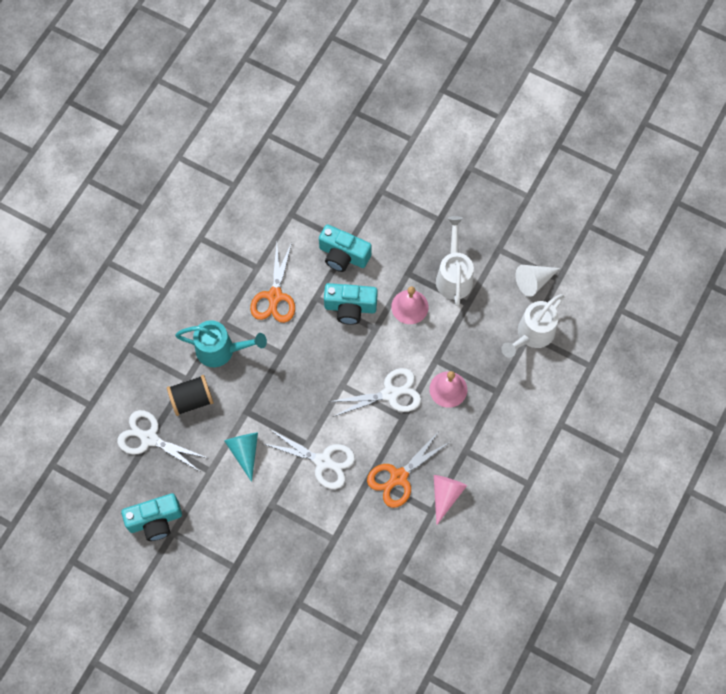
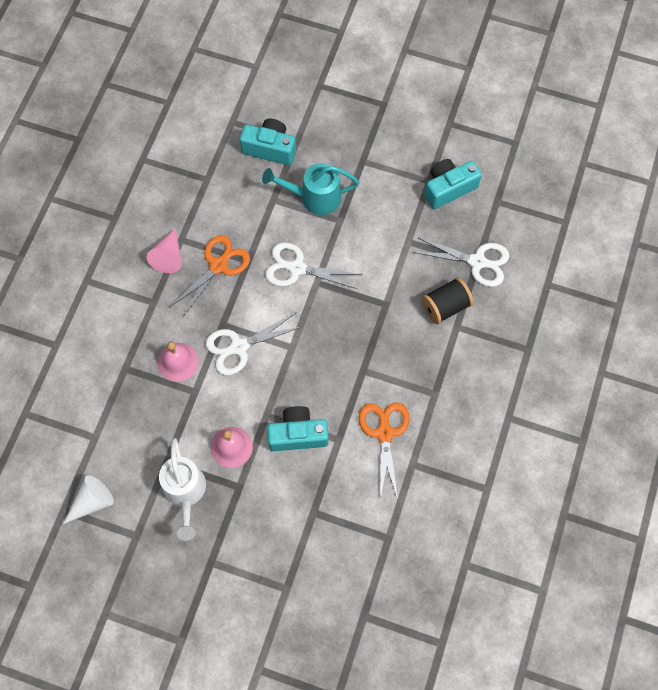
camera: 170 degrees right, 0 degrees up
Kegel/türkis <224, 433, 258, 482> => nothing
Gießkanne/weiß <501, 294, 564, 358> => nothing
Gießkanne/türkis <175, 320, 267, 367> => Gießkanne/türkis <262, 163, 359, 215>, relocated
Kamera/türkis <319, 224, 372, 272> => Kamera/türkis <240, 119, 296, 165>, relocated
□ □ □ □ □
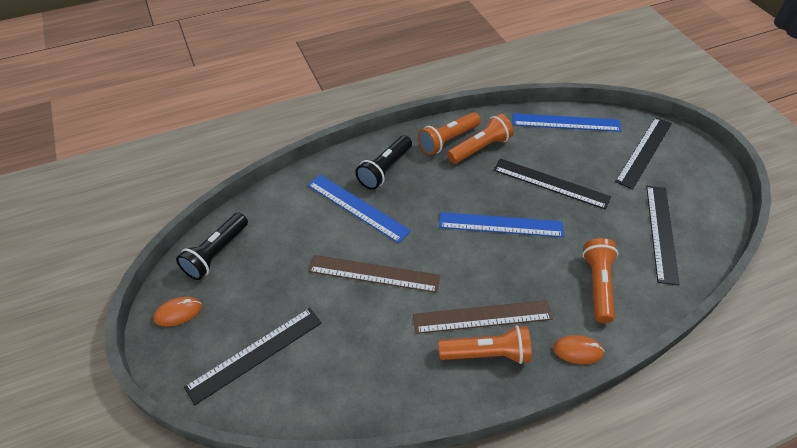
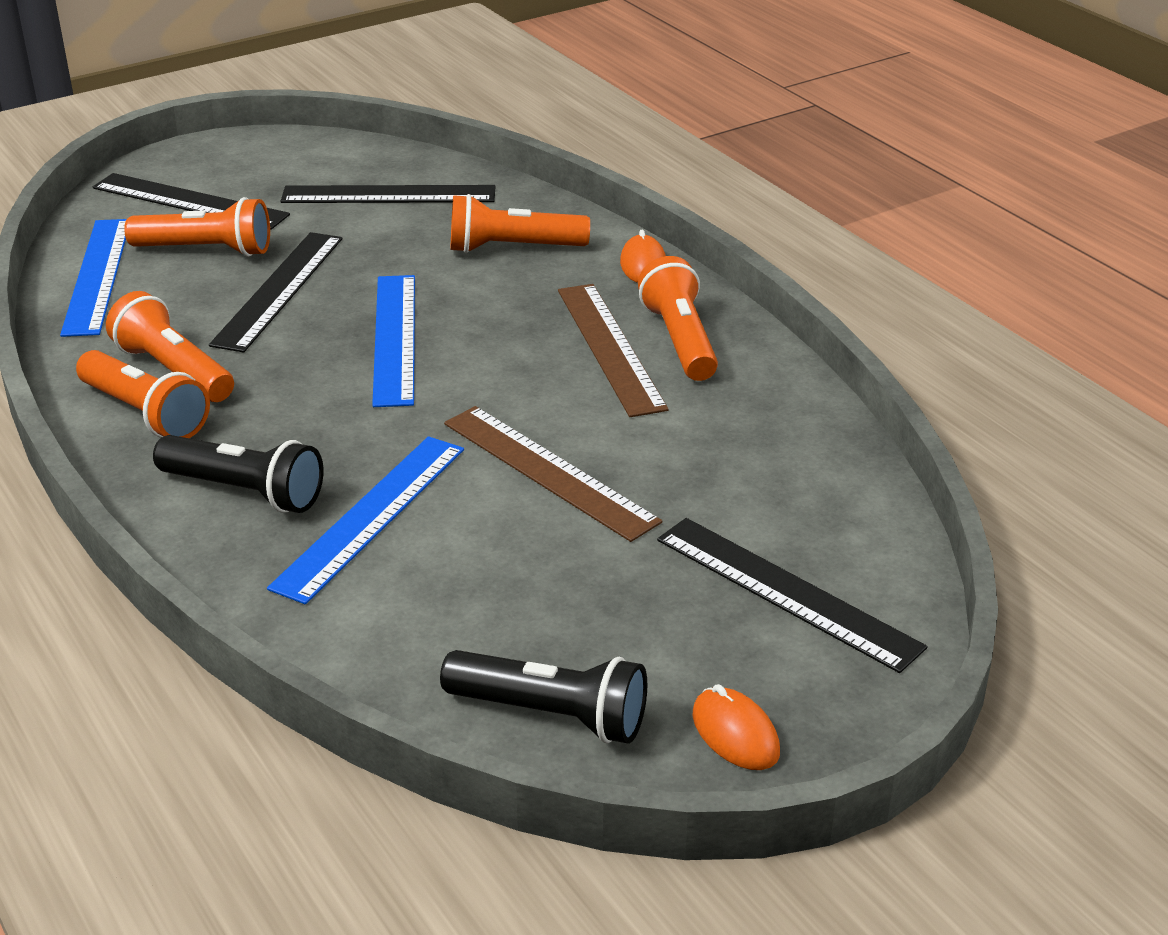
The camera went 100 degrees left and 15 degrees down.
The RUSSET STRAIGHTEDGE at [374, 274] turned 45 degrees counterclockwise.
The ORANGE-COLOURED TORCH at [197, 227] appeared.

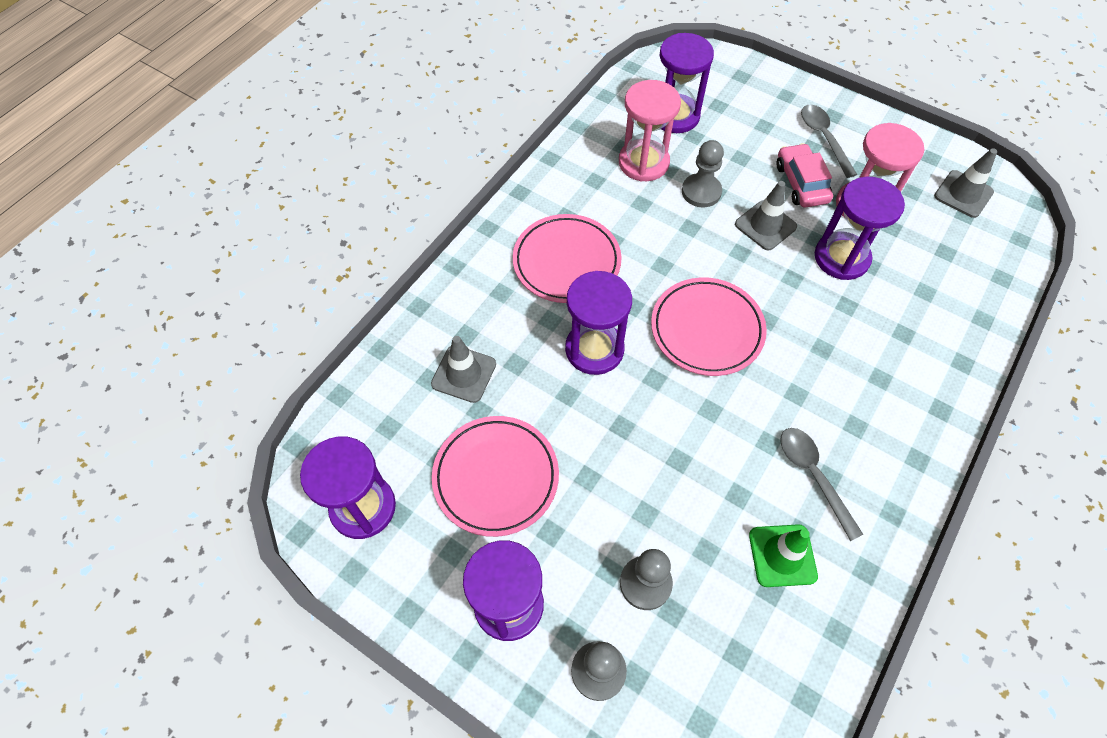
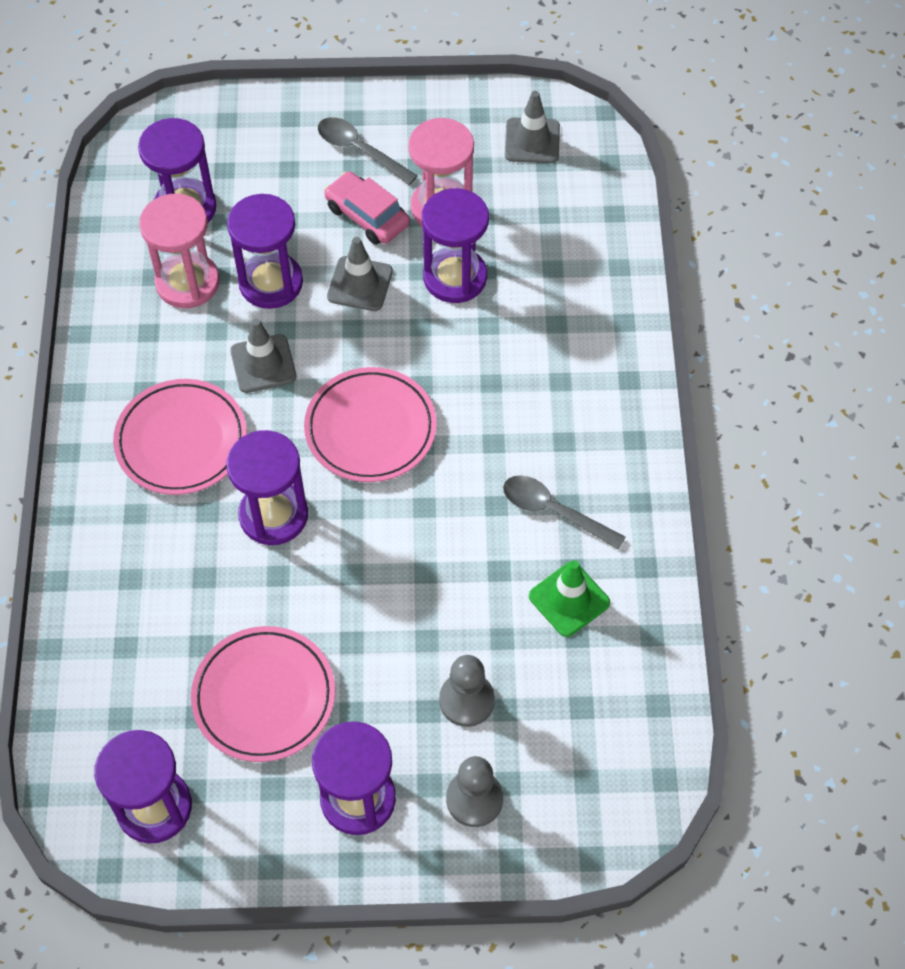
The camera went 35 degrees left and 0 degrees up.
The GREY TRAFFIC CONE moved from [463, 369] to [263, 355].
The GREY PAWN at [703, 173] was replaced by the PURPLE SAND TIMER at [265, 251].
□ □ □ □ □
> _EXERCISE INSTRUCTIONS_
Your answer must be the lines above from the one containing "The camera went 100" to the one containing "The RUSSET STRAIGHTEDGE", both included, restated word for word.

> _EXPECTED ANSWER_
The camera went 100 degrees left and 15 degrees down.
The RUSSET STRAIGHTEDGE at [374, 274] turned 45 degrees counterclockwise.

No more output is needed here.